Start of Given entries

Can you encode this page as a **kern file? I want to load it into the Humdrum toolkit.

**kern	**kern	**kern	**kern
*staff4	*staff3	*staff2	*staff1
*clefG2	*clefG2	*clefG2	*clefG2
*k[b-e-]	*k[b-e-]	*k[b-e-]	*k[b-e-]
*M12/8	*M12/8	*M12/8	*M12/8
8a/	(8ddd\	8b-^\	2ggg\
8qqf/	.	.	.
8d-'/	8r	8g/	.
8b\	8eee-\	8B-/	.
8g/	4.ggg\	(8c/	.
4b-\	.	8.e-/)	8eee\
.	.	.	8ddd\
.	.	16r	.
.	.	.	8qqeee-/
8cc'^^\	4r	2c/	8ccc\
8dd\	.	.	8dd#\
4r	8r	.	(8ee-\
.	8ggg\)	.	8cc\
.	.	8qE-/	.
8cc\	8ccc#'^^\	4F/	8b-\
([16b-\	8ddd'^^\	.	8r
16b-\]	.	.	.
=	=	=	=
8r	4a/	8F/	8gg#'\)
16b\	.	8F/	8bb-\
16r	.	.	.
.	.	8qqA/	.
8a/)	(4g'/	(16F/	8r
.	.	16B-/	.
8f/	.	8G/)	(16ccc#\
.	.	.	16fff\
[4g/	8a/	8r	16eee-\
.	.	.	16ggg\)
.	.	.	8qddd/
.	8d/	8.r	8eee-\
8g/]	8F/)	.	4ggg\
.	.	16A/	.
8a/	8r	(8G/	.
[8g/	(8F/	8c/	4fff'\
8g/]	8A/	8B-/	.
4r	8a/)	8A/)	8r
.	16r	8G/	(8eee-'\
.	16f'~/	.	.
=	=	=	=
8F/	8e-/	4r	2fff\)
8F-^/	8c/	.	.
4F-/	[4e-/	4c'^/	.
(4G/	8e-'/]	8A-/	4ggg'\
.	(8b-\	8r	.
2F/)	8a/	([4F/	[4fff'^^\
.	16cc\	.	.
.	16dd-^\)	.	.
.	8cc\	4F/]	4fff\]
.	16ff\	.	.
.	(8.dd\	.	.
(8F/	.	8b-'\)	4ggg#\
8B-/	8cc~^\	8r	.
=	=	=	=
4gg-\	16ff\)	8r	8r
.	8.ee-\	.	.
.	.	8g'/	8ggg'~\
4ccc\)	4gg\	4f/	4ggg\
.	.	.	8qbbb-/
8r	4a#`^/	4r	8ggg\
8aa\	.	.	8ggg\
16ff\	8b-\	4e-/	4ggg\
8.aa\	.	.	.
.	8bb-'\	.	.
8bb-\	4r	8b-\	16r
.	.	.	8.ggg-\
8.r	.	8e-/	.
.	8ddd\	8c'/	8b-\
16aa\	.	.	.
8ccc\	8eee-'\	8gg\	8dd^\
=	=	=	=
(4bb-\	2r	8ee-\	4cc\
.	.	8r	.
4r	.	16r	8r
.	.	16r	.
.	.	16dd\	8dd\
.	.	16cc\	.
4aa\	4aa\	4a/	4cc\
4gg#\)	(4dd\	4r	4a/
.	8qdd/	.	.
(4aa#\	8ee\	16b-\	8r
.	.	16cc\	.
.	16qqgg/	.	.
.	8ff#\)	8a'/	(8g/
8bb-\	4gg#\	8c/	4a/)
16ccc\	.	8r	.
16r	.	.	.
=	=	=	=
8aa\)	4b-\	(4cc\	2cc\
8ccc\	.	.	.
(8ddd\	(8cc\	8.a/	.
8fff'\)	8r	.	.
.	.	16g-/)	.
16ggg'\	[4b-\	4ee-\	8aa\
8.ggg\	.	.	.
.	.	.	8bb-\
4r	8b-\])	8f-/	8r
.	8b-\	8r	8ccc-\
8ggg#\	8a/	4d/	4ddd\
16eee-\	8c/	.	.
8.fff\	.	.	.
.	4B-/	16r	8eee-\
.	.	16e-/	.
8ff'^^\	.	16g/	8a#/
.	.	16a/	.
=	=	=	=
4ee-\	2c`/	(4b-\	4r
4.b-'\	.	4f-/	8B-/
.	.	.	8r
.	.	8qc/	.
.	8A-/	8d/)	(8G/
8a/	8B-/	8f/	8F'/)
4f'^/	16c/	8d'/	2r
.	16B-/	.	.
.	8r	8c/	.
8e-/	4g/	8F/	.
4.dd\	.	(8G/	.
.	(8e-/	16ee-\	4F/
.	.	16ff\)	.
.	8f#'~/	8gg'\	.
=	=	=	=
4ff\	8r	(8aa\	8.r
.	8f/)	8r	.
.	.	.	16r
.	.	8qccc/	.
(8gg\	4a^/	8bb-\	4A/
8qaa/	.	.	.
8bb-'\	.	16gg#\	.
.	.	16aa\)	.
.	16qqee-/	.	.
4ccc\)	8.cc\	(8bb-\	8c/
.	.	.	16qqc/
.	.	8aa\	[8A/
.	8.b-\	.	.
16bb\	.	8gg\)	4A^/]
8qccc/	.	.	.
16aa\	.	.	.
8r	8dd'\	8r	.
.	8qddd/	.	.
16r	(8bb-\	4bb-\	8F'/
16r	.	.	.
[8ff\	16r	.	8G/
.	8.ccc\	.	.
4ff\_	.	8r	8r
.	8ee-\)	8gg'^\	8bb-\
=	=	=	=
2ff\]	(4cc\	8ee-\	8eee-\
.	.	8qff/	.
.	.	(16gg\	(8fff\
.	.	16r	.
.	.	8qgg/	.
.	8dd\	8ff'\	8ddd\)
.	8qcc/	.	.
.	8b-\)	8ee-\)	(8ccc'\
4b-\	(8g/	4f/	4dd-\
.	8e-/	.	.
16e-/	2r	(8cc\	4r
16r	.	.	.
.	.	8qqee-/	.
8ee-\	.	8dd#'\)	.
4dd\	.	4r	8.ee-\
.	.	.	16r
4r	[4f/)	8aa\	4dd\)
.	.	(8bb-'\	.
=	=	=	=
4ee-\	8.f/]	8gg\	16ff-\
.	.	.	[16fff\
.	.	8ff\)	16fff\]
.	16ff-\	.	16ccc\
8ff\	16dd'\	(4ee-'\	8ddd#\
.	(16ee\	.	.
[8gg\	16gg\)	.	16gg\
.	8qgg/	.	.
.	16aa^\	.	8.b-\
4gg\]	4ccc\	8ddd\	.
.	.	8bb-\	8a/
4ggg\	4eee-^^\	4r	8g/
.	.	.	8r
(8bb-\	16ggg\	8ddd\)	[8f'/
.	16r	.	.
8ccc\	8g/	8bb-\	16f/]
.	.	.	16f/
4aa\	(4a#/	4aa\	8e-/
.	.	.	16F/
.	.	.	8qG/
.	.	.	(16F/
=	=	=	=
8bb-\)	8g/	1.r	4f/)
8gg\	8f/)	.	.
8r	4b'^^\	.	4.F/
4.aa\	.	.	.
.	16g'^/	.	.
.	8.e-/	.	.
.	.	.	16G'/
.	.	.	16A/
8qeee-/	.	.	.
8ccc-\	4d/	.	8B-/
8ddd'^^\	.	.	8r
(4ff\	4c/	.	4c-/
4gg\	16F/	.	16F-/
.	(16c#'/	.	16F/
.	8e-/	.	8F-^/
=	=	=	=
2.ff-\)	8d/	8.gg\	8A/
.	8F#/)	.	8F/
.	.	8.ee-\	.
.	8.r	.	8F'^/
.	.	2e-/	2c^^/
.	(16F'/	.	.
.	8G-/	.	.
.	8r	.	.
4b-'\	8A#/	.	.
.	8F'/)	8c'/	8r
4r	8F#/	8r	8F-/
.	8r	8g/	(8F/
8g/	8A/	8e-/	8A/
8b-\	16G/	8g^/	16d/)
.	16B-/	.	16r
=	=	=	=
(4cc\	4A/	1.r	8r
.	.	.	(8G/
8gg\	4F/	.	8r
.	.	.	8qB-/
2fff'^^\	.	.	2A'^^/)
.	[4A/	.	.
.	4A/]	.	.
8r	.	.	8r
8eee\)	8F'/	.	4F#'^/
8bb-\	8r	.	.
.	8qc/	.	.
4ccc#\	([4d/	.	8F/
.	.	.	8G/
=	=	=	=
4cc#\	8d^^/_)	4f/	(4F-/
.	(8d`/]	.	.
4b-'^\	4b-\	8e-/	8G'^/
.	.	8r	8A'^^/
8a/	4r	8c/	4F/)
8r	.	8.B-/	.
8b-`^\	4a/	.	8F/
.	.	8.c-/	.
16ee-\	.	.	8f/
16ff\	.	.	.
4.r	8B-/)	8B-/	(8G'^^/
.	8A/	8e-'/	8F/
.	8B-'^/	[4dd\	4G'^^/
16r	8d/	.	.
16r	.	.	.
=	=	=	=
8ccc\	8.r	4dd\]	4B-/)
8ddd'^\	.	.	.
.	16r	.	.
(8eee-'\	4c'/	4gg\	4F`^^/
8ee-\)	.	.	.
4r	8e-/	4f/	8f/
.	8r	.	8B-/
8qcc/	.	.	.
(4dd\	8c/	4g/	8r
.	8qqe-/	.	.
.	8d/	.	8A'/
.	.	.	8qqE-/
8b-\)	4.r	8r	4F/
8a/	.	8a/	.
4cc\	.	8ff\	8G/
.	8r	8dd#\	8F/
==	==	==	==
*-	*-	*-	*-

End of Given entries

Work to be completed:
Pull out every line of the records above that contains the string "kern", and treat uppercase and lowercase letters as distinct.

Output of the exercise:
Can you encode this page as a **kern file? I want to load it into the Humdrum toolkit.
**kern	**kern	**kern	**kern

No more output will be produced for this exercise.